From the first line below to the last, reproduce the material exactly and leave out the images.

....

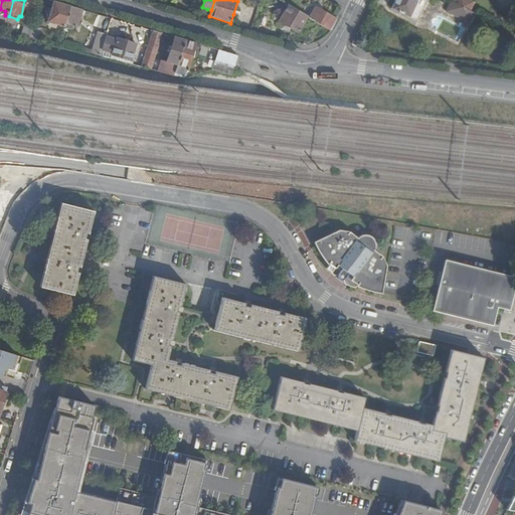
[(396,0),(393,7),(409,15),(416,0),(396,0)]
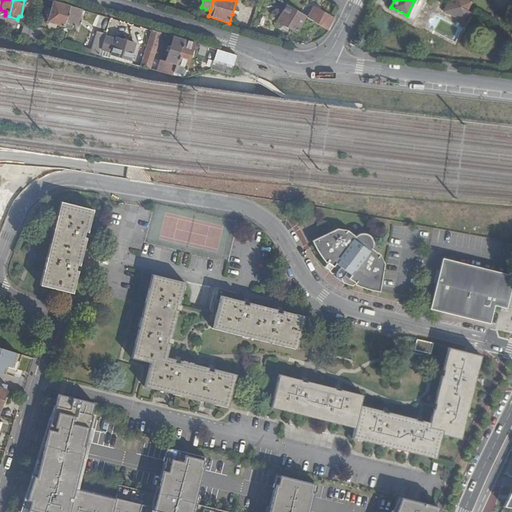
[(450,0),(444,0),(440,9),(462,21),(468,10),(466,8),(455,3),(450,0)]
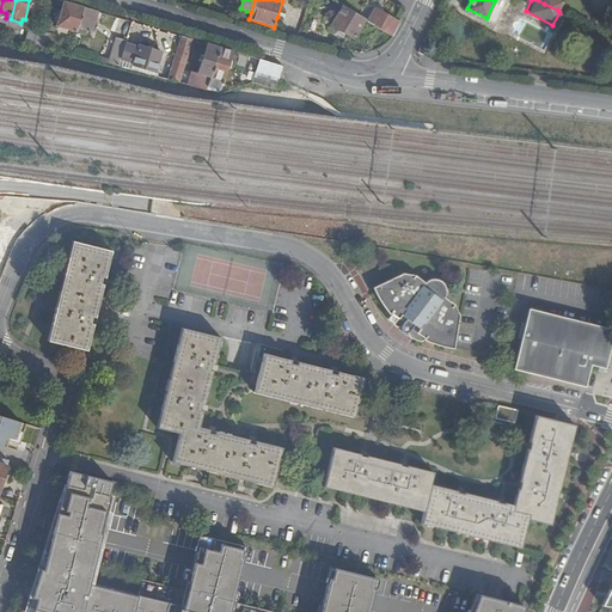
[(558,0),(545,0),(544,4),(557,10),(562,1),(558,0)]
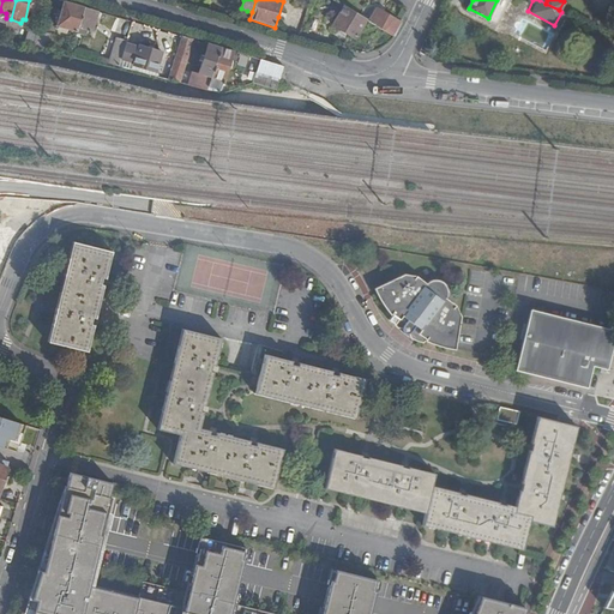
[(58,26),(78,32),(85,8),(65,2),(58,26)]
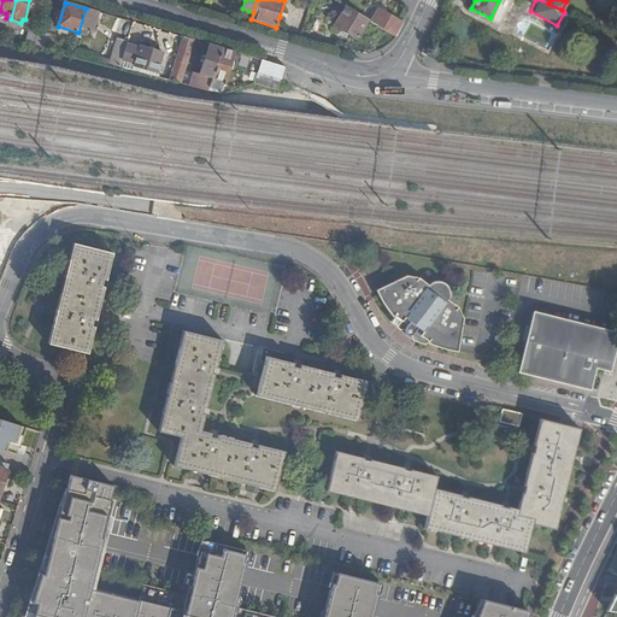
[(369,19),(347,6),(336,23),(347,30),(358,37),(369,19)]
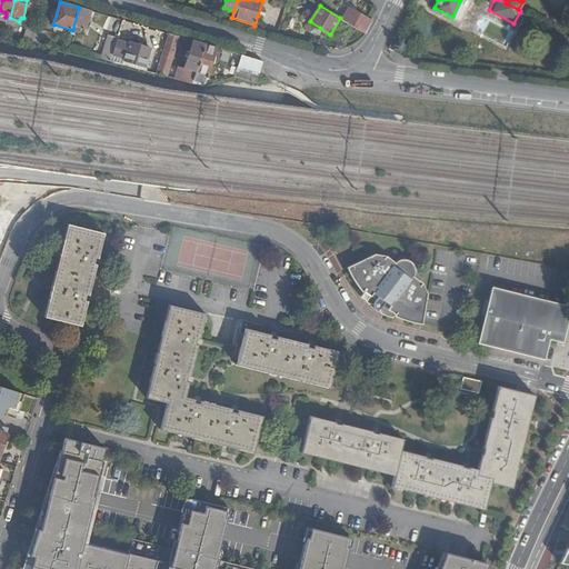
[(86,30),(91,11),(79,8),(72,30),(81,33),(82,30),(86,30)]
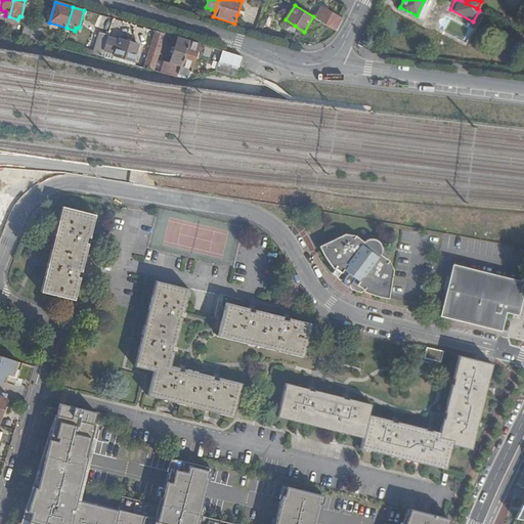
[(314,17),(337,31),(342,19),(321,7),(314,17)]
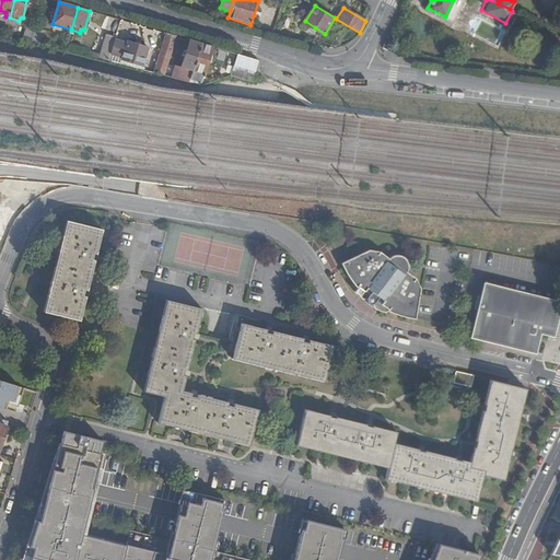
[(33,45),(38,27),(30,24),(24,44),(33,45)]
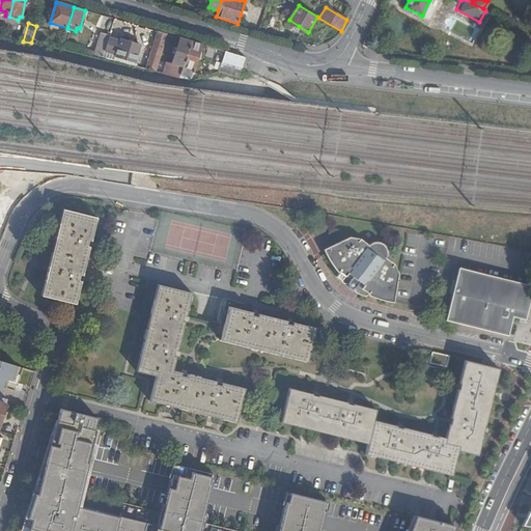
[(31,43),(42,45),(46,29),(36,26),(31,43)]
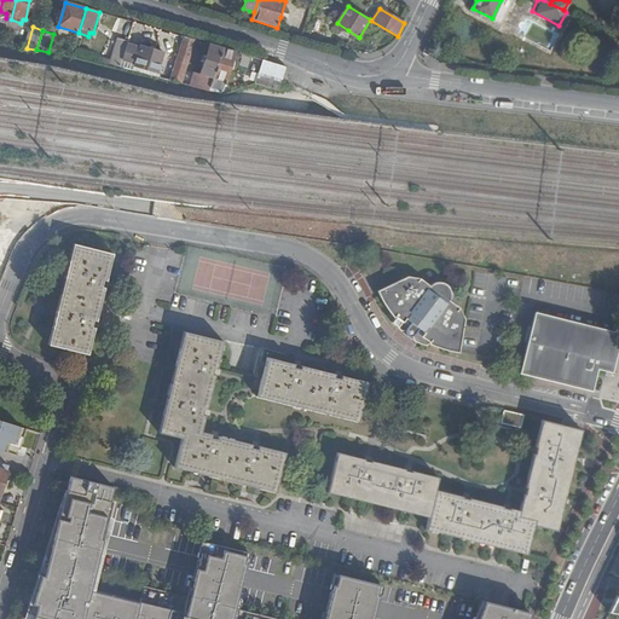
[(171,82),(183,85),(196,41),(184,38),(171,82)]
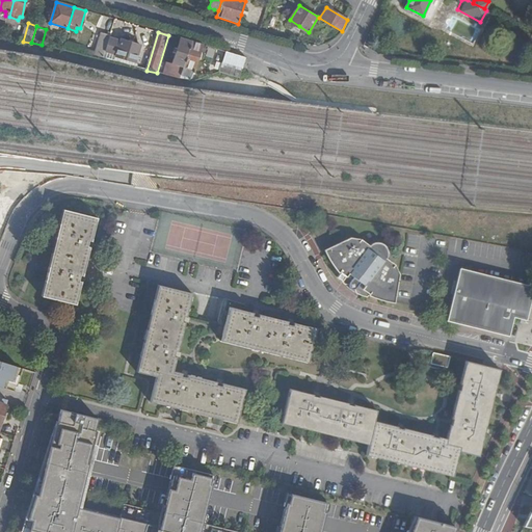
[(92,56),(103,58),(106,52),(109,40),(110,36),(103,34),(97,53),(94,53),(92,56)]
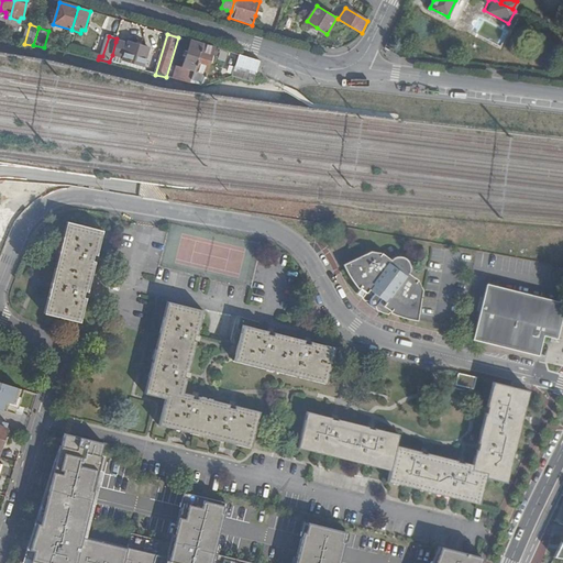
[(116,42),(112,55),(123,58),(123,61),(144,67),(150,50),(128,43),(128,46),(116,42)]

....

> [Final answer]:
[(396,0),(393,7),(409,15),(416,0),(396,0)]
[(450,0),(444,0),(440,9),(462,21),(468,10),(466,8),(455,3),(450,0)]
[(558,0),(545,0),(544,4),(557,10),(562,1),(558,0)]
[(58,26),(78,32),(85,8),(65,2),(58,26)]
[(369,19),(347,6),(336,23),(347,30),(358,37),(369,19)]
[(86,30),(91,11),(79,8),(72,30),(81,33),(82,30),(86,30)]
[(314,17),(337,31),(342,19),(321,7),(314,17)]
[(33,45),(38,27),(30,24),(24,44),(33,45)]
[(31,43),(42,45),(46,29),(36,26),(31,43)]
[(171,82),(183,85),(196,41),(184,38),(171,82)]
[(92,56),(103,58),(106,52),(109,40),(110,36),(103,34),(97,53),(94,53),(92,56)]
[(116,42),(112,55),(123,58),(123,61),(144,67),(150,50),(128,43),(128,46),(116,42)]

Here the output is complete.